• What you have to do
Every entry should be reproduced word for word.
==*==
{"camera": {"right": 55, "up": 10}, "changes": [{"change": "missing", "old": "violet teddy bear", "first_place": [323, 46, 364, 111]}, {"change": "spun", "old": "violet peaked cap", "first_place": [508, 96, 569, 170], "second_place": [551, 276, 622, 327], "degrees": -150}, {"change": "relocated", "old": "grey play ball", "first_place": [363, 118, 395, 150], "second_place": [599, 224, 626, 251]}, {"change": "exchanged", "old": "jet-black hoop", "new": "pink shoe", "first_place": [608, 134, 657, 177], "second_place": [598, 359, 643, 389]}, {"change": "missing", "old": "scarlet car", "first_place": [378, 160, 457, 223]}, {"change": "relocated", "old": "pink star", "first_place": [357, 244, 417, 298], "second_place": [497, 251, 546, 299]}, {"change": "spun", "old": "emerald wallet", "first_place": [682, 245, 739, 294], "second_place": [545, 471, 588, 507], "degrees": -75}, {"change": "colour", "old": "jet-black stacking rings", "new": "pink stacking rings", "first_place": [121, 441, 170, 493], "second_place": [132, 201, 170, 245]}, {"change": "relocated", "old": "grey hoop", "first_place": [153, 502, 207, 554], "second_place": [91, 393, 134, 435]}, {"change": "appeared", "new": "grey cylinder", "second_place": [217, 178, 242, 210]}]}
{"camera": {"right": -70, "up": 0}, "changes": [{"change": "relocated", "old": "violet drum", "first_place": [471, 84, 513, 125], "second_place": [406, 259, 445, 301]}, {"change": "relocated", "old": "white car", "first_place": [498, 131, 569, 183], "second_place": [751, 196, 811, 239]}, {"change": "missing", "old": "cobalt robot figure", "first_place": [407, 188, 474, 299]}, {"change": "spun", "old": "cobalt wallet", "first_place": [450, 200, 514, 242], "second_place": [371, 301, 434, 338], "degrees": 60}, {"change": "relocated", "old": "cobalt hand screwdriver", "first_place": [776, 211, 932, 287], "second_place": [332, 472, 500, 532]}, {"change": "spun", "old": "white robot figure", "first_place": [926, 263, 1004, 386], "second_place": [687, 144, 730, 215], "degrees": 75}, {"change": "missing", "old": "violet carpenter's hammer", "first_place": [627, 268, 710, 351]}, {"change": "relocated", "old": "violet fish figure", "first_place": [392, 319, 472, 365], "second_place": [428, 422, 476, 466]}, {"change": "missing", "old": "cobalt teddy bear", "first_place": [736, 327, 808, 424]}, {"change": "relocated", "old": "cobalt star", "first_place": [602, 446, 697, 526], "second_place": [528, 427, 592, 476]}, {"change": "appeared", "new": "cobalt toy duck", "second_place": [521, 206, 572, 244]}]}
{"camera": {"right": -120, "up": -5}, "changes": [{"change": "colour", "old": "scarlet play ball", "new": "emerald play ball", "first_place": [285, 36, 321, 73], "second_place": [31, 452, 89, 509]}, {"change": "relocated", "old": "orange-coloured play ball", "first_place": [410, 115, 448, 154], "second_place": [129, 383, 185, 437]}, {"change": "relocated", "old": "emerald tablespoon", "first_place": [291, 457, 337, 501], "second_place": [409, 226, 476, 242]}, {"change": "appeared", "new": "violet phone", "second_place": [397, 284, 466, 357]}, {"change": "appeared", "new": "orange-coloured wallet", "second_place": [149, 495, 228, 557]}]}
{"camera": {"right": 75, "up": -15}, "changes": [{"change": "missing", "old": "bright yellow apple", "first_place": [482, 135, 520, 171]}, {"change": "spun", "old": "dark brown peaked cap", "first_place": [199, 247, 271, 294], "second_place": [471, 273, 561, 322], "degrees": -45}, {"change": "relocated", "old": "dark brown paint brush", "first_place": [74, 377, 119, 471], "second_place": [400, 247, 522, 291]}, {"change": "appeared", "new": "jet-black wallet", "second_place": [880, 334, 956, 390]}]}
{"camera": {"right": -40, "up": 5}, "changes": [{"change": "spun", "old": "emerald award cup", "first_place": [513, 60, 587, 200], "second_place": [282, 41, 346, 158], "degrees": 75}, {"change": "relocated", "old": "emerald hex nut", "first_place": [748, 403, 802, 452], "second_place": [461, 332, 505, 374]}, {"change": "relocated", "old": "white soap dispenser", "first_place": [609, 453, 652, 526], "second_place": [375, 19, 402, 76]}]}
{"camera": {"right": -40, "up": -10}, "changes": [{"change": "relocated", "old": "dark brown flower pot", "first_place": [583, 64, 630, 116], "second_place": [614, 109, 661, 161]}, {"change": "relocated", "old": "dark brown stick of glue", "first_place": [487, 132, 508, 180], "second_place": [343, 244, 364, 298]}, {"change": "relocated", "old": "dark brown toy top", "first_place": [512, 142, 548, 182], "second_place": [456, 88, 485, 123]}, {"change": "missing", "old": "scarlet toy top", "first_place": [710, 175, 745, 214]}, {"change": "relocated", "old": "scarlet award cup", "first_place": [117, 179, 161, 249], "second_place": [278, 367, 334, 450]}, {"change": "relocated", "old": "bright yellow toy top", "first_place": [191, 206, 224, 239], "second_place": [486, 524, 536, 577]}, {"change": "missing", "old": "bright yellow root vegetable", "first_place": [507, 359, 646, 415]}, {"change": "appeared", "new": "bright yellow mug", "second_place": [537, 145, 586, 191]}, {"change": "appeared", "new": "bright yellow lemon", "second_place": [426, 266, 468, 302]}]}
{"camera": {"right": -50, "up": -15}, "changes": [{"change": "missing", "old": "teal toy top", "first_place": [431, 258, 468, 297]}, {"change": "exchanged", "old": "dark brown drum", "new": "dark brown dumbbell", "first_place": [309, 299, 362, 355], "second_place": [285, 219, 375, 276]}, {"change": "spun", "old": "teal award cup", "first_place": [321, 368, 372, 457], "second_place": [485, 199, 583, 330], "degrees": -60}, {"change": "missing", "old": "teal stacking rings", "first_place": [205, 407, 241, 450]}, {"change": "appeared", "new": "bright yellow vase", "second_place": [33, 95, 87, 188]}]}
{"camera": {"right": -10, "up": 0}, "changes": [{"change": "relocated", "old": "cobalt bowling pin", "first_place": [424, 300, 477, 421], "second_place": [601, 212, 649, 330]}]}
==*==
• Your solution
{"camera": {"right": 55, "up": 10}, "changes": [{"change": "missing", "old": "violet teddy bear", "first_place": [323, 46, 364, 111]}, {"change": "spun", "old": "violet peaked cap", "first_place": [508, 96, 569, 170], "second_place": [551, 276, 622, 327], "degrees": -150}, {"change": "relocated", "old": "grey play ball", "first_place": [363, 118, 395, 150], "second_place": [599, 224, 626, 251]}, {"change": "exchanged", "old": "jet-black hoop", "new": "pink shoe", "first_place": [608, 134, 657, 177], "second_place": [598, 359, 643, 389]}, {"change": "missing", "old": "scarlet car", "first_place": [378, 160, 457, 223]}, {"change": "relocated", "old": "pink star", "first_place": [357, 244, 417, 298], "second_place": [497, 251, 546, 299]}, {"change": "spun", "old": "emerald wallet", "first_place": [682, 245, 739, 294], "second_place": [545, 471, 588, 507], "degrees": -75}, {"change": "colour", "old": "jet-black stacking rings", "new": "pink stacking rings", "first_place": [121, 441, 170, 493], "second_place": [132, 201, 170, 245]}, {"change": "relocated", "old": "grey hoop", "first_place": [153, 502, 207, 554], "second_place": [91, 393, 134, 435]}, {"change": "appeared", "new": "grey cylinder", "second_place": [217, 178, 242, 210]}]}
{"camera": {"right": -70, "up": 0}, "changes": [{"change": "relocated", "old": "violet drum", "first_place": [471, 84, 513, 125], "second_place": [406, 259, 445, 301]}, {"change": "relocated", "old": "white car", "first_place": [498, 131, 569, 183], "second_place": [751, 196, 811, 239]}, {"change": "missing", "old": "cobalt robot figure", "first_place": [407, 188, 474, 299]}, {"change": "spun", "old": "cobalt wallet", "first_place": [450, 200, 514, 242], "second_place": [371, 301, 434, 338], "degrees": 60}, {"change": "relocated", "old": "cobalt hand screwdriver", "first_place": [776, 211, 932, 287], "second_place": [332, 472, 500, 532]}, {"change": "spun", "old": "white robot figure", "first_place": [926, 263, 1004, 386], "second_place": [687, 144, 730, 215], "degrees": 75}, {"change": "missing", "old": "violet carpenter's hammer", "first_place": [627, 268, 710, 351]}, {"change": "relocated", "old": "violet fish figure", "first_place": [392, 319, 472, 365], "second_place": [428, 422, 476, 466]}, {"change": "missing", "old": "cobalt teddy bear", "first_place": [736, 327, 808, 424]}, {"change": "relocated", "old": "cobalt star", "first_place": [602, 446, 697, 526], "second_place": [528, 427, 592, 476]}, {"change": "appeared", "new": "cobalt toy duck", "second_place": [521, 206, 572, 244]}]}
{"camera": {"right": -120, "up": -5}, "changes": [{"change": "colour", "old": "scarlet play ball", "new": "emerald play ball", "first_place": [285, 36, 321, 73], "second_place": [31, 452, 89, 509]}, {"change": "relocated", "old": "orange-coloured play ball", "first_place": [410, 115, 448, 154], "second_place": [129, 383, 185, 437]}, {"change": "relocated", "old": "emerald tablespoon", "first_place": [291, 457, 337, 501], "second_place": [409, 226, 476, 242]}, {"change": "appeared", "new": "violet phone", "second_place": [397, 284, 466, 357]}, {"change": "appeared", "new": "orange-coloured wallet", "second_place": [149, 495, 228, 557]}]}
{"camera": {"right": 75, "up": -15}, "changes": [{"change": "missing", "old": "bright yellow apple", "first_place": [482, 135, 520, 171]}, {"change": "spun", "old": "dark brown peaked cap", "first_place": [199, 247, 271, 294], "second_place": [471, 273, 561, 322], "degrees": -45}, {"change": "relocated", "old": "dark brown paint brush", "first_place": [74, 377, 119, 471], "second_place": [400, 247, 522, 291]}, {"change": "appeared", "new": "jet-black wallet", "second_place": [880, 334, 956, 390]}]}
{"camera": {"right": -40, "up": 5}, "changes": [{"change": "spun", "old": "emerald award cup", "first_place": [513, 60, 587, 200], "second_place": [282, 41, 346, 158], "degrees": 75}, {"change": "relocated", "old": "emerald hex nut", "first_place": [748, 403, 802, 452], "second_place": [461, 332, 505, 374]}, {"change": "relocated", "old": "white soap dispenser", "first_place": [609, 453, 652, 526], "second_place": [375, 19, 402, 76]}]}
{"camera": {"right": -40, "up": -10}, "changes": [{"change": "relocated", "old": "dark brown flower pot", "first_place": [583, 64, 630, 116], "second_place": [614, 109, 661, 161]}, {"change": "relocated", "old": "dark brown stick of glue", "first_place": [487, 132, 508, 180], "second_place": [343, 244, 364, 298]}, {"change": "relocated", "old": "dark brown toy top", "first_place": [512, 142, 548, 182], "second_place": [456, 88, 485, 123]}, {"change": "missing", "old": "scarlet toy top", "first_place": [710, 175, 745, 214]}, {"change": "relocated", "old": "scarlet award cup", "first_place": [117, 179, 161, 249], "second_place": [278, 367, 334, 450]}, {"change": "relocated", "old": "bright yellow toy top", "first_place": [191, 206, 224, 239], "second_place": [486, 524, 536, 577]}, {"change": "missing", "old": "bright yellow root vegetable", "first_place": [507, 359, 646, 415]}, {"change": "appeared", "new": "bright yellow mug", "second_place": [537, 145, 586, 191]}, {"change": "appeared", "new": "bright yellow lemon", "second_place": [426, 266, 468, 302]}]}
{"camera": {"right": -50, "up": -15}, "changes": [{"change": "missing", "old": "teal toy top", "first_place": [431, 258, 468, 297]}, {"change": "exchanged", "old": "dark brown drum", "new": "dark brown dumbbell", "first_place": [309, 299, 362, 355], "second_place": [285, 219, 375, 276]}, {"change": "spun", "old": "teal award cup", "first_place": [321, 368, 372, 457], "second_place": [485, 199, 583, 330], "degrees": -60}, {"change": "missing", "old": "teal stacking rings", "first_place": [205, 407, 241, 450]}, {"change": "appeared", "new": "bright yellow vase", "second_place": [33, 95, 87, 188]}]}
{"camera": {"right": -10, "up": 0}, "changes": [{"change": "relocated", "old": "cobalt bowling pin", "first_place": [424, 300, 477, 421], "second_place": [601, 212, 649, 330]}]}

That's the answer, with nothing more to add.